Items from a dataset
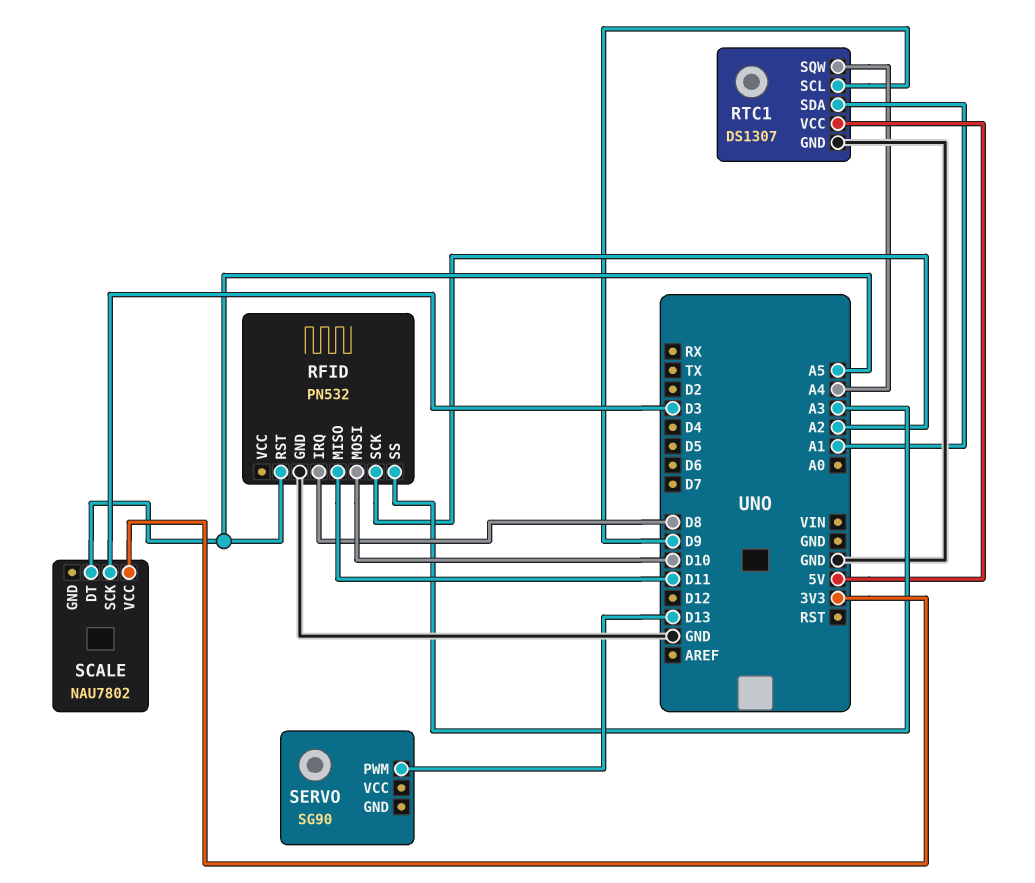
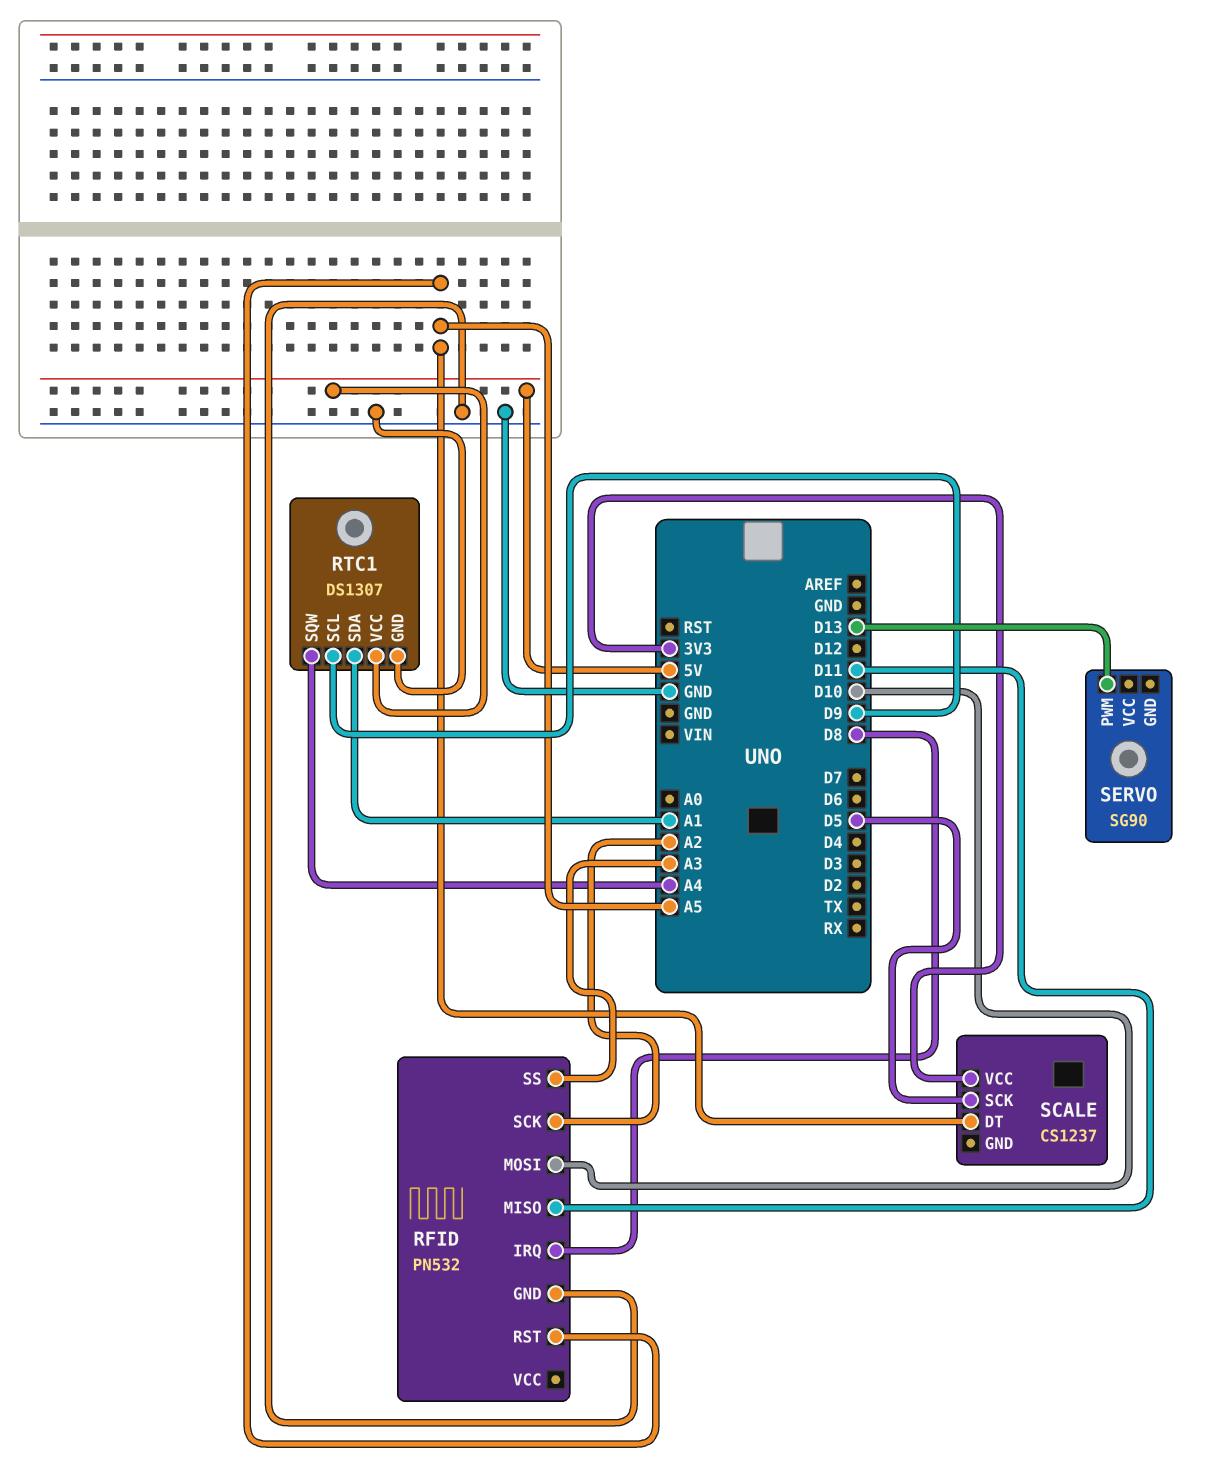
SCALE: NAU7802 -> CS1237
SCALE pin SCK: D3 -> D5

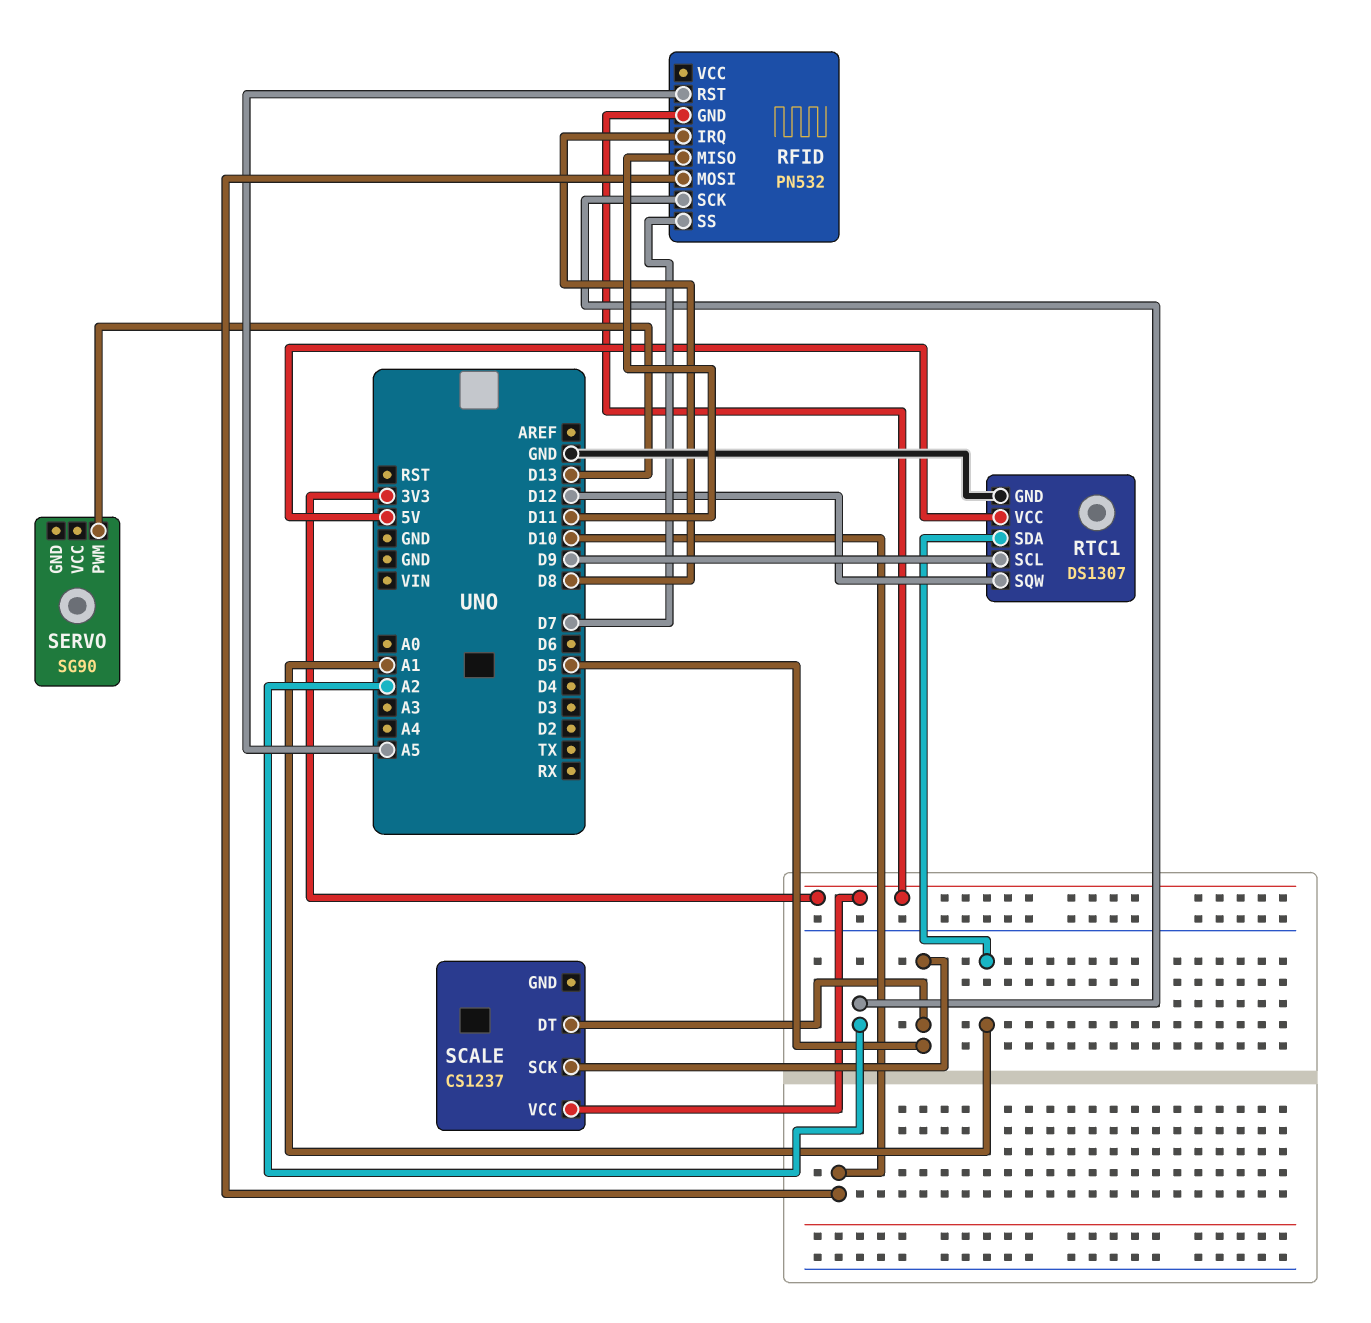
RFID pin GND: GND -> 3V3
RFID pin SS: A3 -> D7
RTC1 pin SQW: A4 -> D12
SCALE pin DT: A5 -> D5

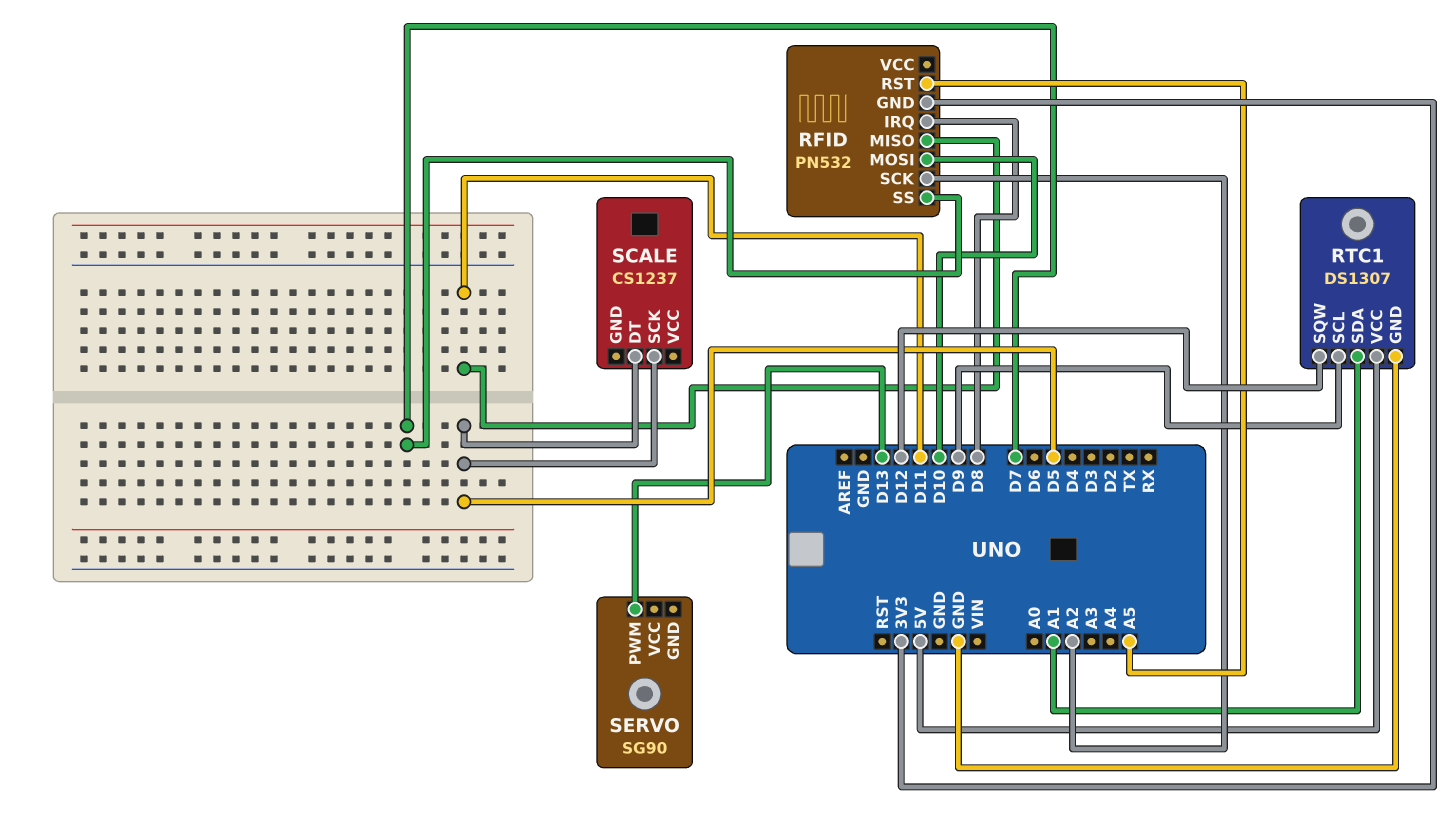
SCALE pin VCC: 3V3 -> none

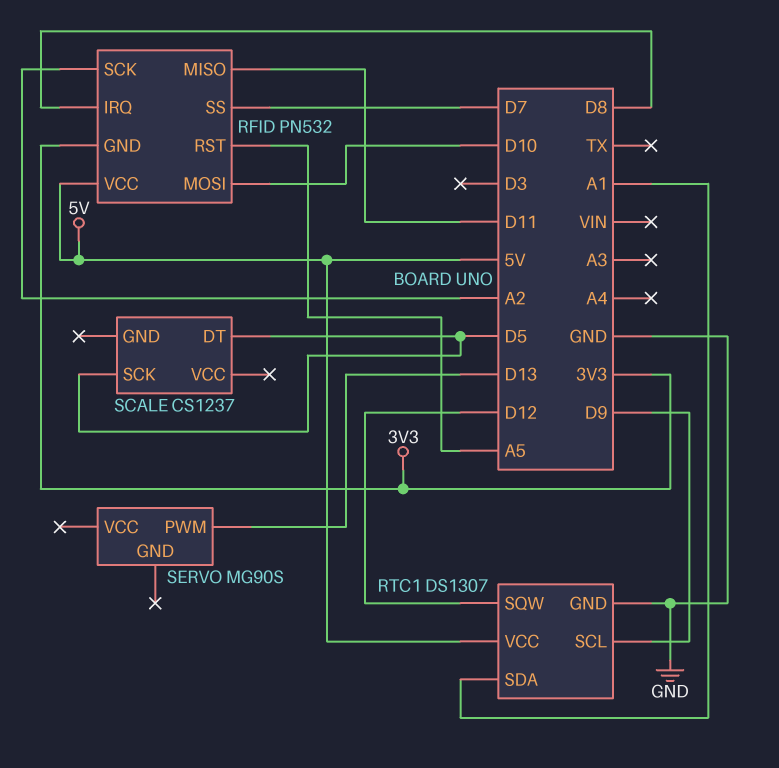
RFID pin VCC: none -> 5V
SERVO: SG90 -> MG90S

Task requirements :: The copy you output must match the entries above exactly, except that it has no pictures.

Solution for this task ::
SCALE: NAU7802 -> CS1237
SCALE pin SCK: D3 -> D5

RFID pin GND: GND -> 3V3
RFID pin SS: A3 -> D7
RTC1 pin SQW: A4 -> D12
SCALE pin DT: A5 -> D5

SCALE pin VCC: 3V3 -> none

RFID pin VCC: none -> 5V
SERVO: SG90 -> MG90S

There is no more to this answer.